### BRIEF
Tally the lines in the listing below that include "blue". Answer with the count and nothing more.

### DATA FOR THIS TASK
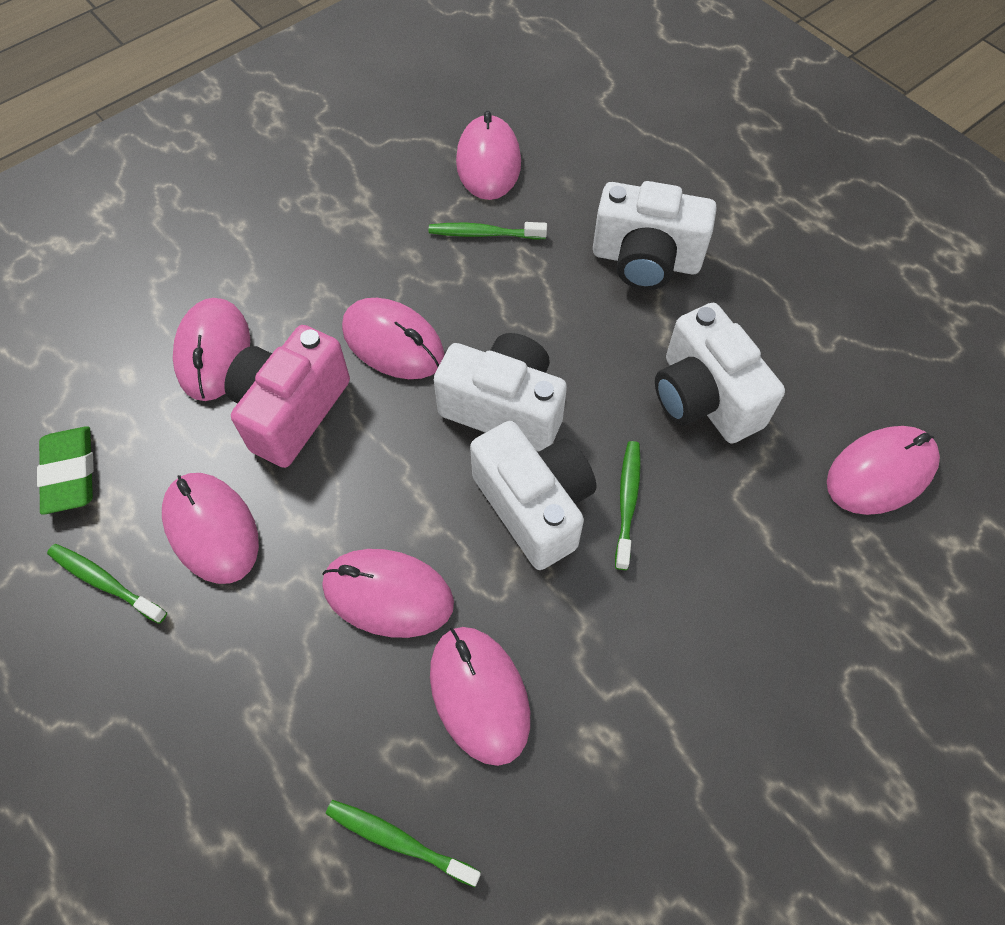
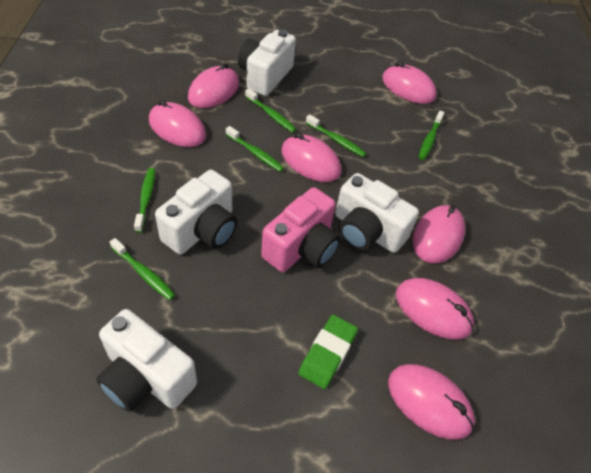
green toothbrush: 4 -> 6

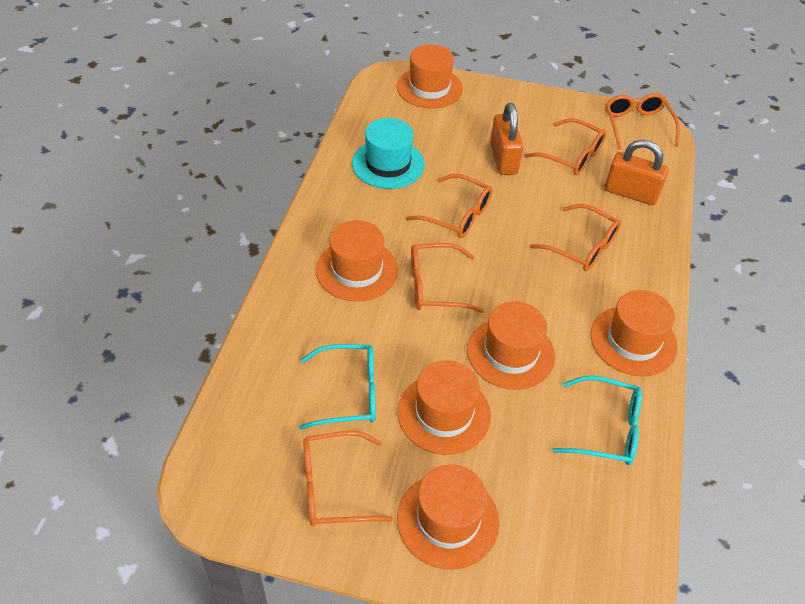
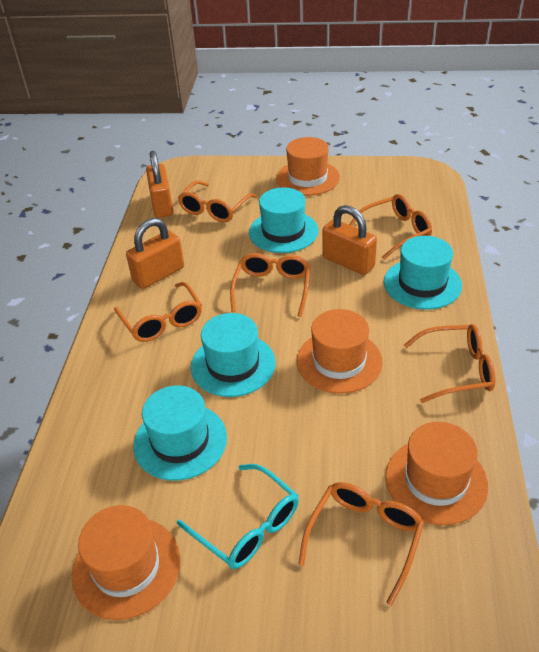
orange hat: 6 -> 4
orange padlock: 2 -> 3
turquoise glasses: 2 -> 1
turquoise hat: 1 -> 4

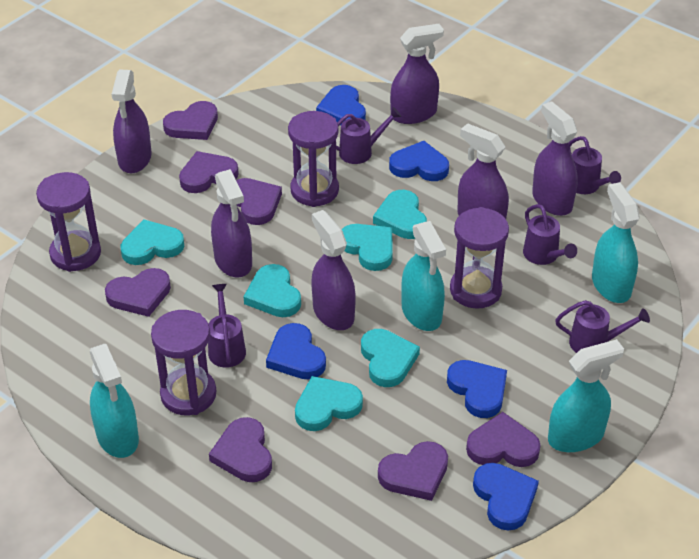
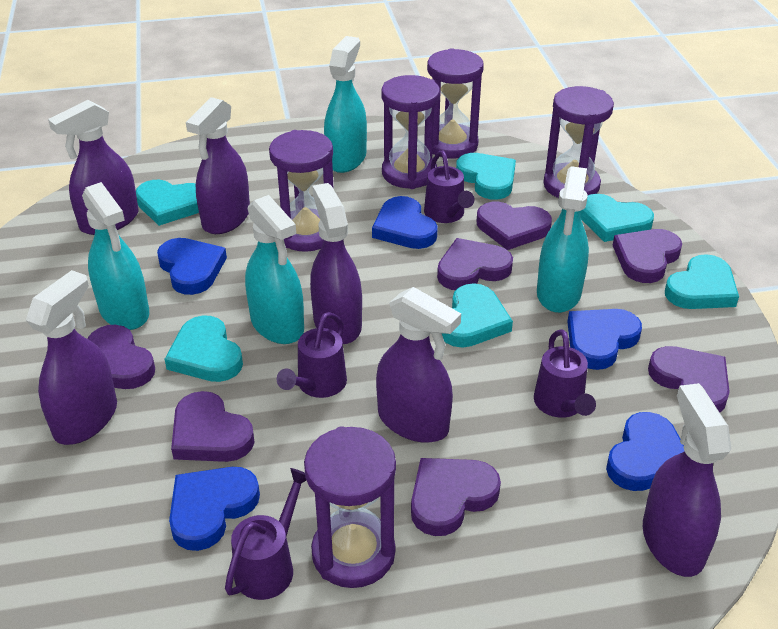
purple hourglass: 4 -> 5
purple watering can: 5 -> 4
...
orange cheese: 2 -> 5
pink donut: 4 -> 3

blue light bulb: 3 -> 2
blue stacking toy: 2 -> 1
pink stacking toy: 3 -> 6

### FINISHED EXERCISE
2